YOUR TASK: Count the lines in the material below that contain the string "right", with case mattering, and reply with the number alone.

DATA FOR PROCESSING:
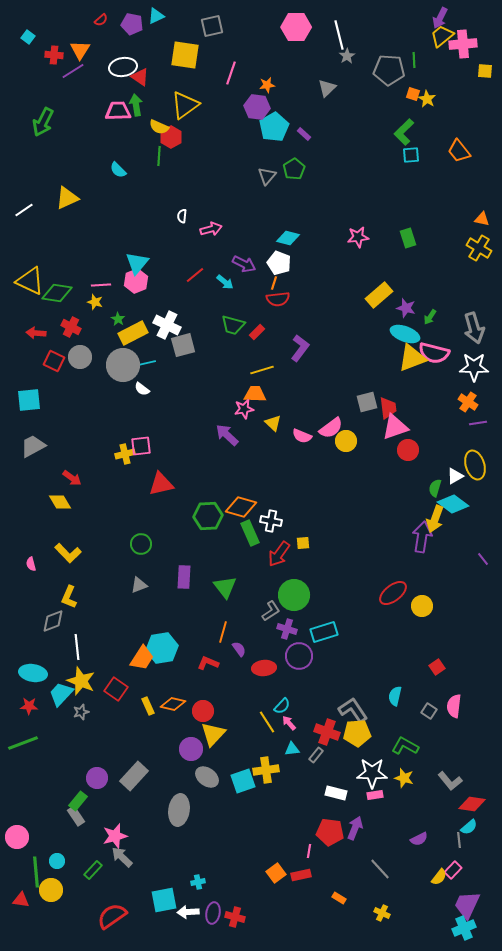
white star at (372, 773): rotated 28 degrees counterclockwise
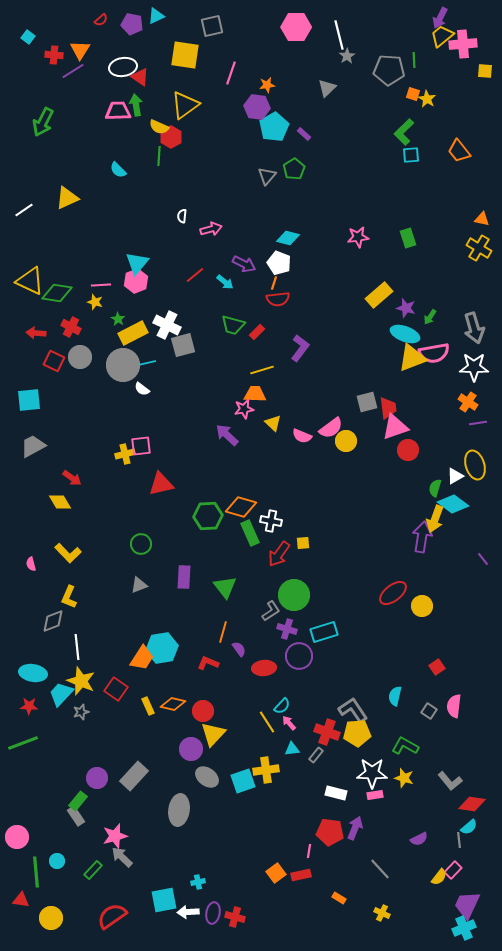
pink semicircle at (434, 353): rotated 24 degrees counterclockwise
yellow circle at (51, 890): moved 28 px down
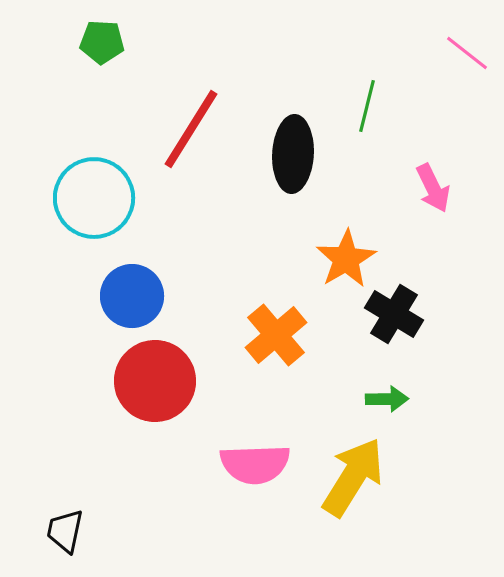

* * *

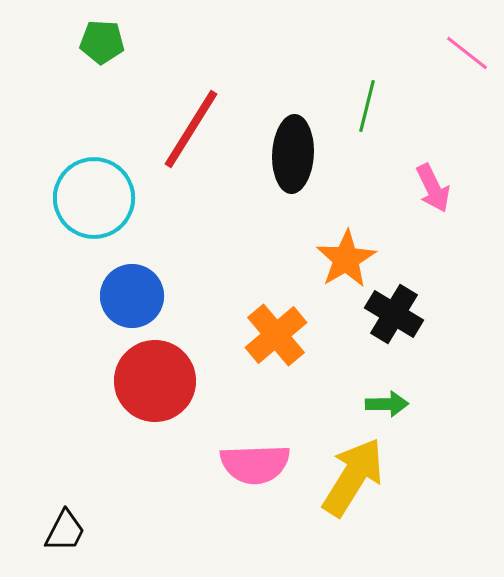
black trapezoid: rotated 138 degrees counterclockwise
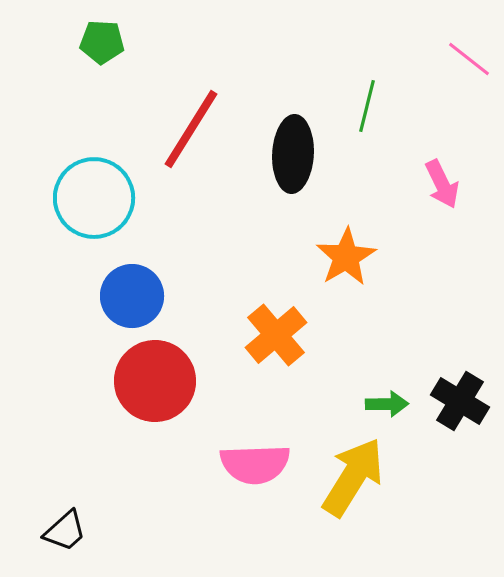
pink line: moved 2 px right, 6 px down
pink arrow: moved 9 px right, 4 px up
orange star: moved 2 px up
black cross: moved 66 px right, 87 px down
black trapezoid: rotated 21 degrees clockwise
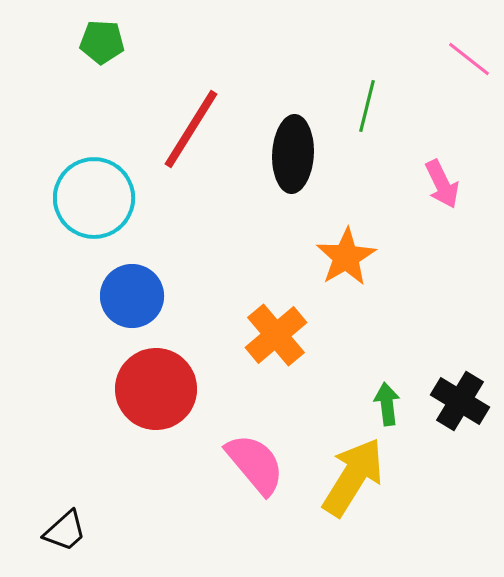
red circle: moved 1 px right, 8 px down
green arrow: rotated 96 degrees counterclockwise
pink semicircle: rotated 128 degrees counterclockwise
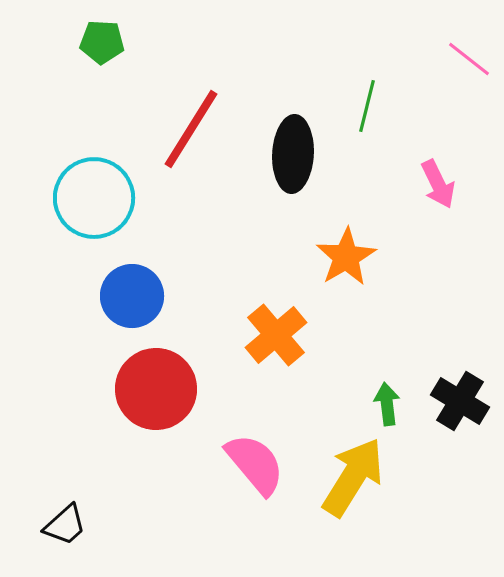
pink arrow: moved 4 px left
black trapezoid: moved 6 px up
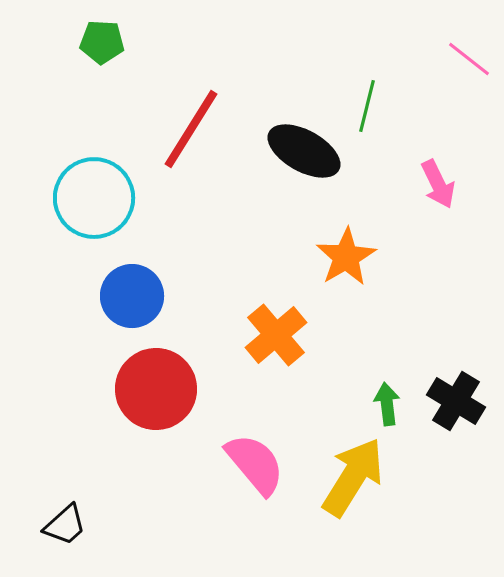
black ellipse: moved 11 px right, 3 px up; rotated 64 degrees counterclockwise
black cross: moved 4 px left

---

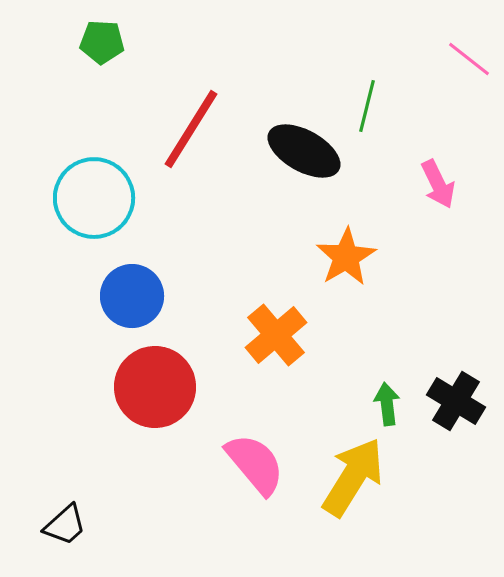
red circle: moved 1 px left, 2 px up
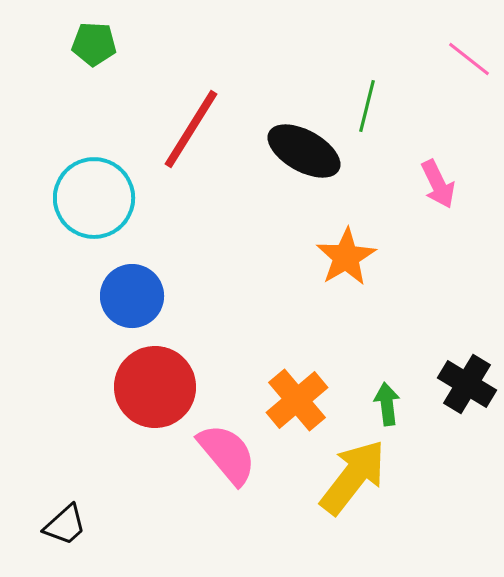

EXERCISE RESULT: 5